[Your task]
Everything in the data except the pictures belongs in your answer, copied exactly.

[Source data]
______

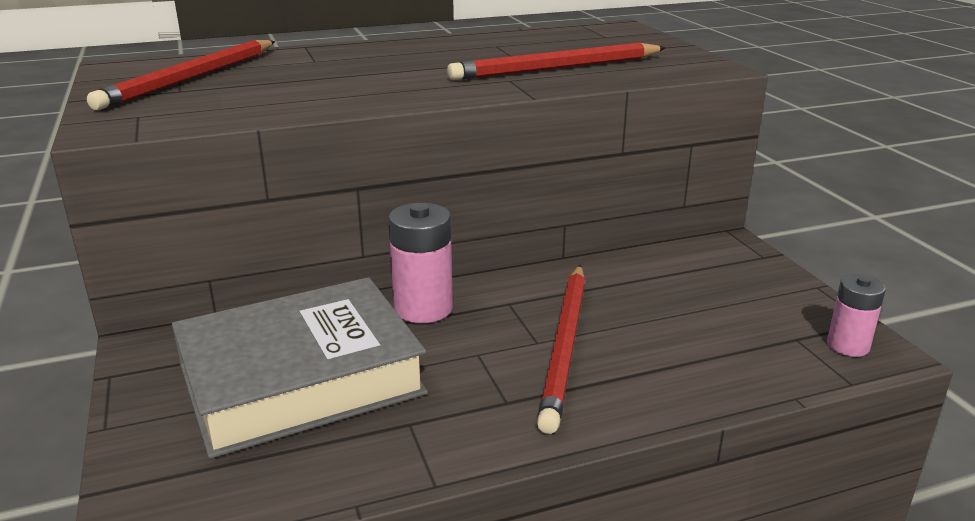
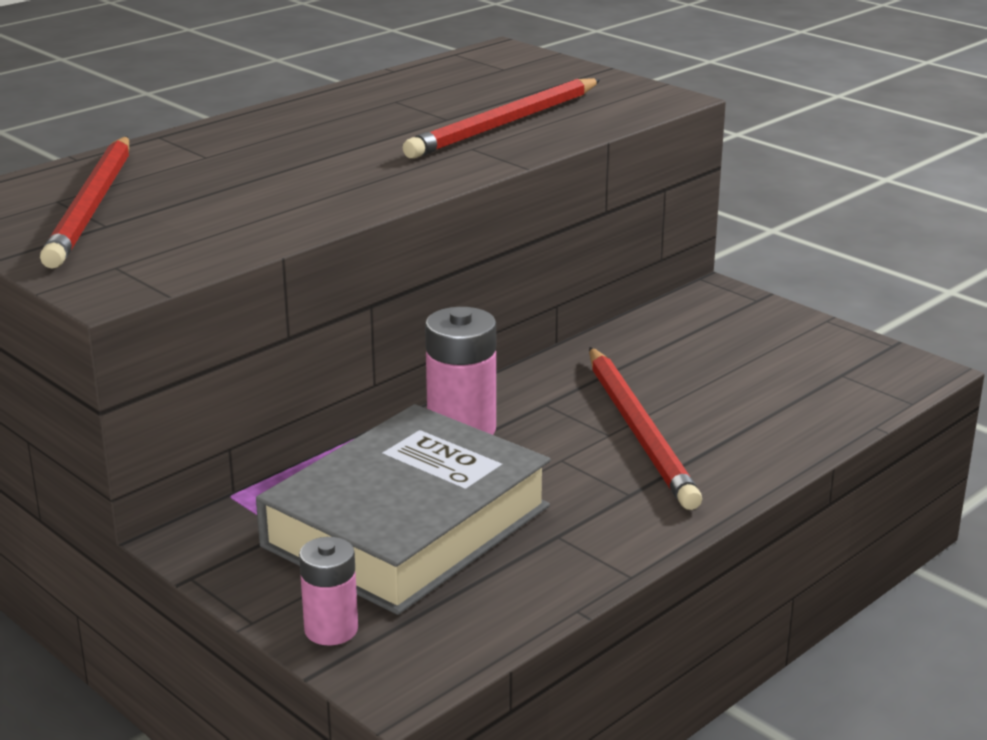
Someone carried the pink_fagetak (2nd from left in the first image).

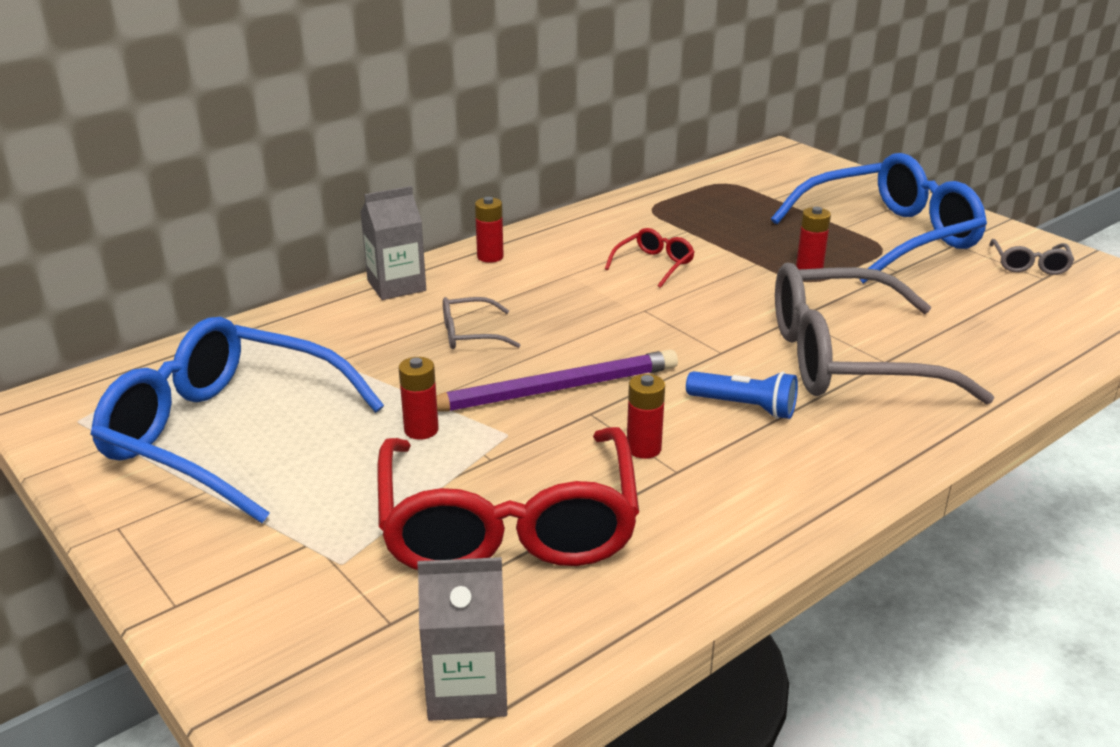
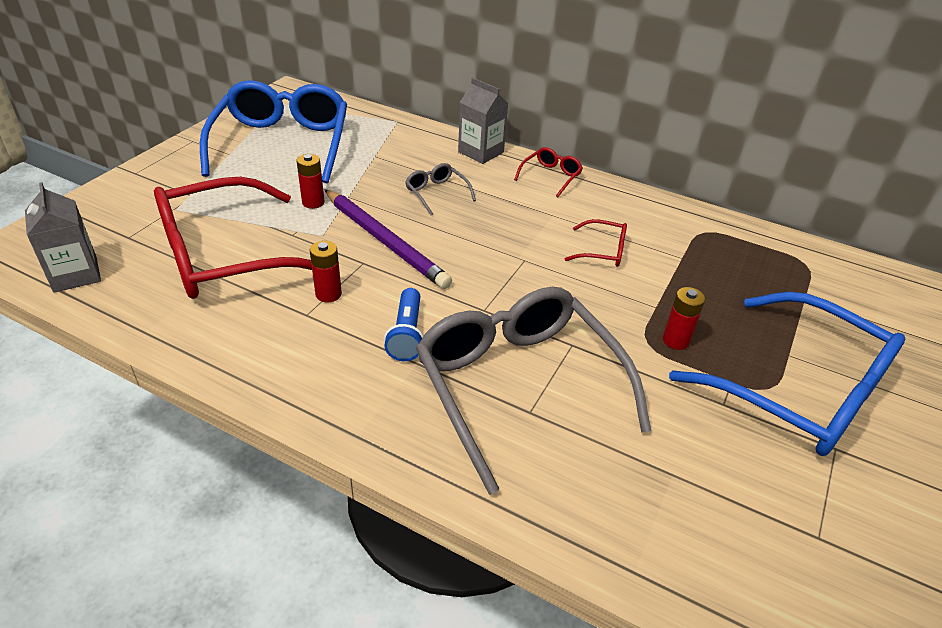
Someone swapped the red_fagetak (2nd from left) for the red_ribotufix (2nd from left).
Someone took away the grey_ribotufix (3rd from left).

______

[Your response]
Someone carried the pink_fagetak (2nd from left in the first image).

Someone swapped the red_fagetak (2nd from left) for the red_ribotufix (2nd from left).
Someone took away the grey_ribotufix (3rd from left).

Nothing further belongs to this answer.